Please pick out every line in the listing below that contains the word "rotated" and copy each such line in full. Case counts.

····················

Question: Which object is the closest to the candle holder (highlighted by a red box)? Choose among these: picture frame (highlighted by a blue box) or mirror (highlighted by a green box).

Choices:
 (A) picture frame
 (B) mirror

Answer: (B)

····················

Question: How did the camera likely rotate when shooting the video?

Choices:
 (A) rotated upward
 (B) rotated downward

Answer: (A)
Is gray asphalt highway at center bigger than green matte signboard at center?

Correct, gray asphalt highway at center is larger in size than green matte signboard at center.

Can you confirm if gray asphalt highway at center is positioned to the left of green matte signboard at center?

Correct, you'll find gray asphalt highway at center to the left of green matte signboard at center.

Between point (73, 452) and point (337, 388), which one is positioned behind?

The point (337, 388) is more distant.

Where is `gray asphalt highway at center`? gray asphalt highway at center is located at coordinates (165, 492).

····················

● Complete output:
 (A) rotated upward
 (B) rotated downward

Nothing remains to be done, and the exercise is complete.